--- EXERCISE OBJECTIVE ---
Apart from the pictures, reproduce the data below exactly as it stands.

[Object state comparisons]
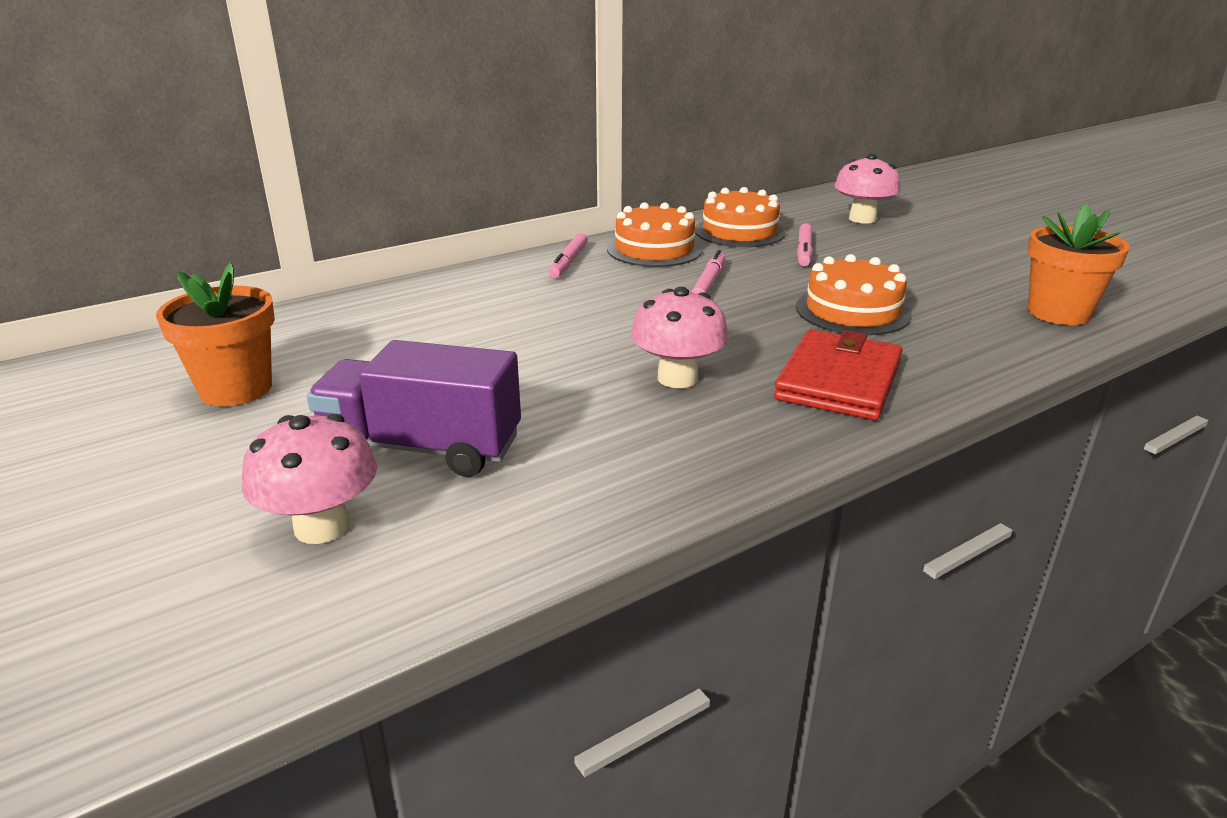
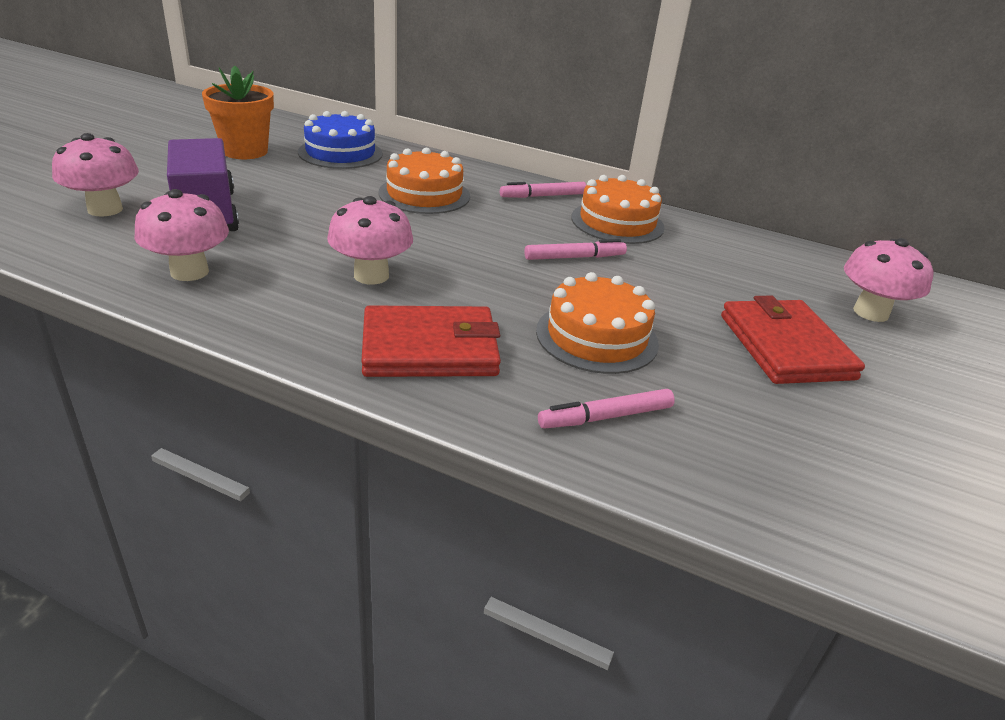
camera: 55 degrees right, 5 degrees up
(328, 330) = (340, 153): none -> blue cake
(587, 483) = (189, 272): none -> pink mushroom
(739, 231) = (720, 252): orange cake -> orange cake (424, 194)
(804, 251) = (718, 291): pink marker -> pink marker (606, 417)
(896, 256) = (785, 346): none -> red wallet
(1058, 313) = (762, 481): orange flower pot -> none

--- RESULT OF THE EXERCISE ---
camera: 55 degrees right, 5 degrees up
(328, 330) = (340, 153): none -> blue cake
(587, 483) = (189, 272): none -> pink mushroom
(739, 231) = (720, 252): orange cake -> orange cake (424, 194)
(804, 251) = (718, 291): pink marker -> pink marker (606, 417)
(896, 256) = (785, 346): none -> red wallet
(1058, 313) = (762, 481): orange flower pot -> none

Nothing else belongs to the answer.